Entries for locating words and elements
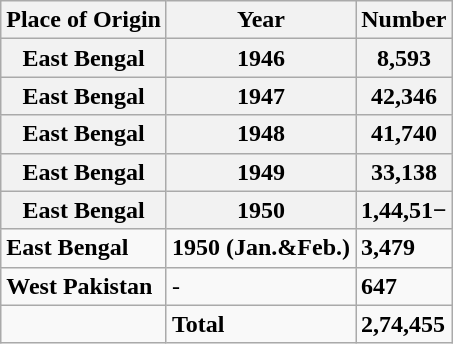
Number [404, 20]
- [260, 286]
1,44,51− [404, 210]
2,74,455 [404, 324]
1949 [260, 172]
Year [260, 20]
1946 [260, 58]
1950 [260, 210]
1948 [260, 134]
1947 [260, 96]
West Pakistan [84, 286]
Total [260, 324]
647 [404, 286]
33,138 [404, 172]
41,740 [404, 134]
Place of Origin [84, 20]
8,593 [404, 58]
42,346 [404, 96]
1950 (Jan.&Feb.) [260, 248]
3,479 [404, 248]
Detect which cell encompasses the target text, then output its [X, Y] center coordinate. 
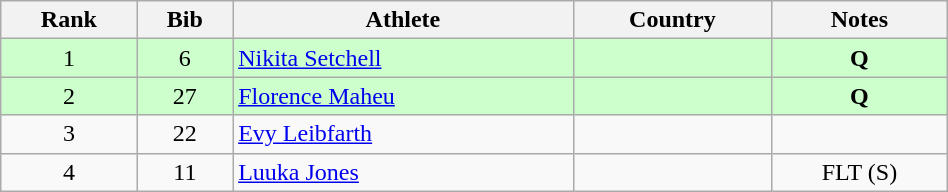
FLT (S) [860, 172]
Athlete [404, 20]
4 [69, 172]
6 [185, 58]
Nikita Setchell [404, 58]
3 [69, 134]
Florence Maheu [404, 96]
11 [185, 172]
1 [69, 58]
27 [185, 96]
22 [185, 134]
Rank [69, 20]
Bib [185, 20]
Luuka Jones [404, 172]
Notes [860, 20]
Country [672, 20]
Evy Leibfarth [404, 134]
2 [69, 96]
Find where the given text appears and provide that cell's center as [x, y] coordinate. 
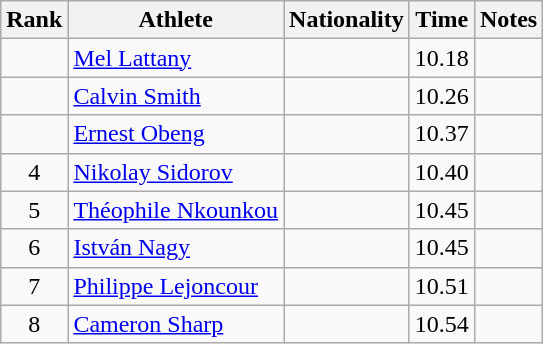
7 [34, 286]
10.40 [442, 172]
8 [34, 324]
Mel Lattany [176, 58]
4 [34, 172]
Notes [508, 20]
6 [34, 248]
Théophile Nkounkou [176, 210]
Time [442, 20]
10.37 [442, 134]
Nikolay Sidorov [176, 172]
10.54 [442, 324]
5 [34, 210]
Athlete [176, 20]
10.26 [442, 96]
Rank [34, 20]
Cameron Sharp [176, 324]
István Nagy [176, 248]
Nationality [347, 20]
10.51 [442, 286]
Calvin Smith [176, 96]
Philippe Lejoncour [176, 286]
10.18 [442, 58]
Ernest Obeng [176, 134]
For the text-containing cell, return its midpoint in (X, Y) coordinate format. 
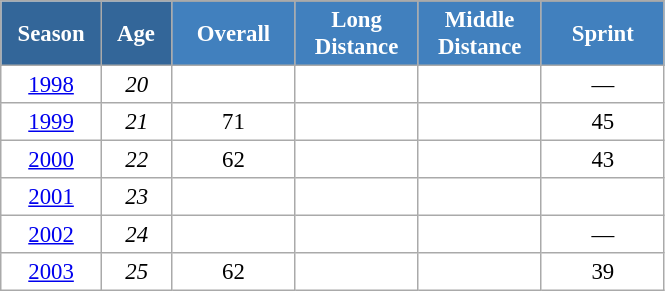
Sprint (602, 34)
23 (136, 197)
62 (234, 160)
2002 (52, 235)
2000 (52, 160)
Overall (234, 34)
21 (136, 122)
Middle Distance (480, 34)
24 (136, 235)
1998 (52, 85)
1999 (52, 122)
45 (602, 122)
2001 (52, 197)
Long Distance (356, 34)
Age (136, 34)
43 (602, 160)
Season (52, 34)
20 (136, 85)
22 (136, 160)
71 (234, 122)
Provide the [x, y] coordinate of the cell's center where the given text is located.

---

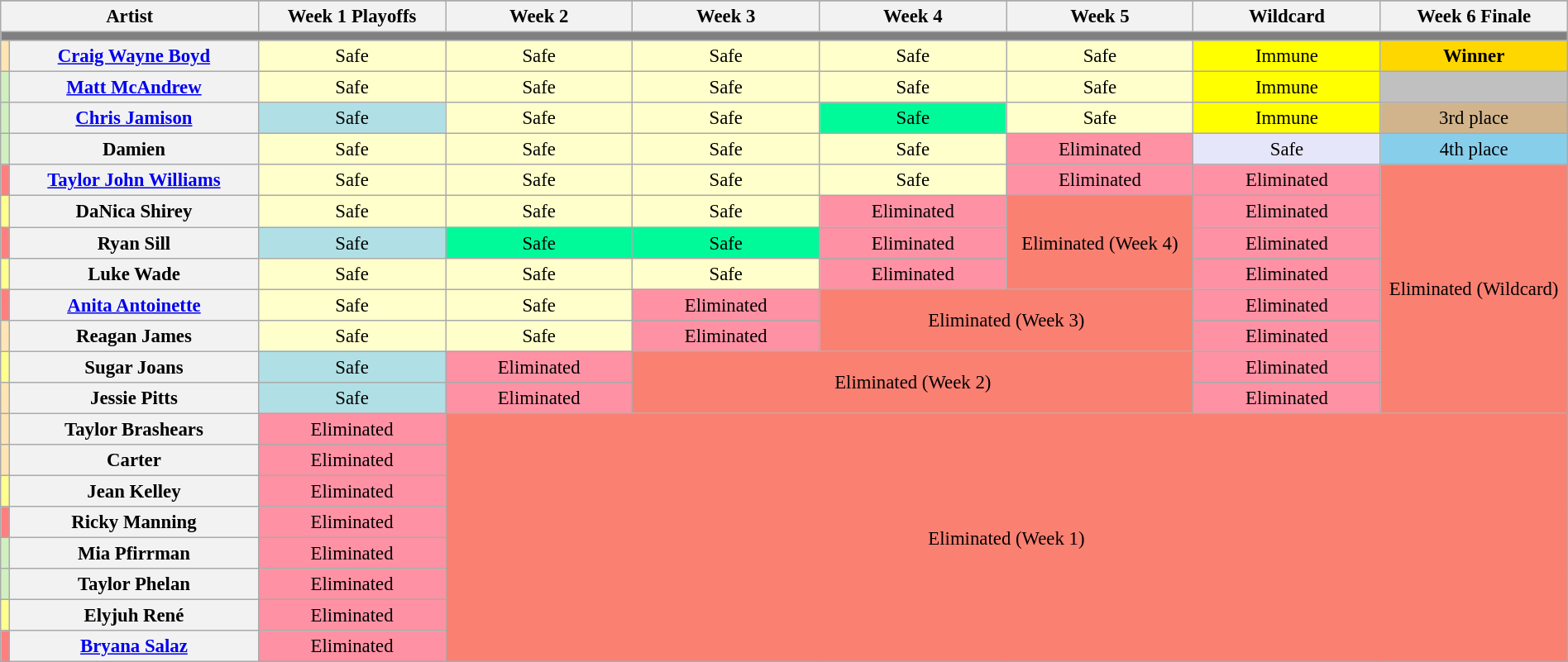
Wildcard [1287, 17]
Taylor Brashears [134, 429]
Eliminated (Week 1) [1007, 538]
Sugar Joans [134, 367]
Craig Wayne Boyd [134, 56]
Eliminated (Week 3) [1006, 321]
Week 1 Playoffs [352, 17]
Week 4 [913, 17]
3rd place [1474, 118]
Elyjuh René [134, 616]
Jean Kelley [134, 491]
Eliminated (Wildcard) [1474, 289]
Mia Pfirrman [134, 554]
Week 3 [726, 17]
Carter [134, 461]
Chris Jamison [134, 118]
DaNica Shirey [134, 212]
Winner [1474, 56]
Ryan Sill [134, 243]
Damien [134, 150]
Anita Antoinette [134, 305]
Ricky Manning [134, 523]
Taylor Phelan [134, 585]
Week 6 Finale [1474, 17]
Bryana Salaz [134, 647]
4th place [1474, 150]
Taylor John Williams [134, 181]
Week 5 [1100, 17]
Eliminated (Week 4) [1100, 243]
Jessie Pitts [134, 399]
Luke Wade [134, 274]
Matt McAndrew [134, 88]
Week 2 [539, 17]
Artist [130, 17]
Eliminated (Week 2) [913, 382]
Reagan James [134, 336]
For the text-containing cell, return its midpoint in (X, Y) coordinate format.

● **Instructions to follow**:
Copy the records above word for word, from the line with "Number [404, 20]" up to and including the line with "Find where the", leaving the pictures out.

● **Completed task**:
Number [404, 20]
- [260, 286]
1,44,51− [404, 210]
2,74,455 [404, 324]
1949 [260, 172]
Year [260, 20]
1946 [260, 58]
1950 [260, 210]
1948 [260, 134]
1947 [260, 96]
West Pakistan [84, 286]
Total [260, 324]
647 [404, 286]
33,138 [404, 172]
41,740 [404, 134]
Place of Origin [84, 20]
8,593 [404, 58]
42,346 [404, 96]
1950 (Jan.&Feb.) [260, 248]
3,479 [404, 248]
Detect which cell encompasses the target text, then output its [X, Y] center coordinate. 
FLT (S) [860, 172]
Athlete [404, 20]
4 [69, 172]
6 [185, 58]
Nikita Setchell [404, 58]
3 [69, 134]
Florence Maheu [404, 96]
11 [185, 172]
1 [69, 58]
27 [185, 96]
22 [185, 134]
Rank [69, 20]
Bib [185, 20]
Luuka Jones [404, 172]
Notes [860, 20]
Country [672, 20]
Evy Leibfarth [404, 134]
2 [69, 96]
Find where the given text appears and provide that cell's center as [x, y] coordinate. 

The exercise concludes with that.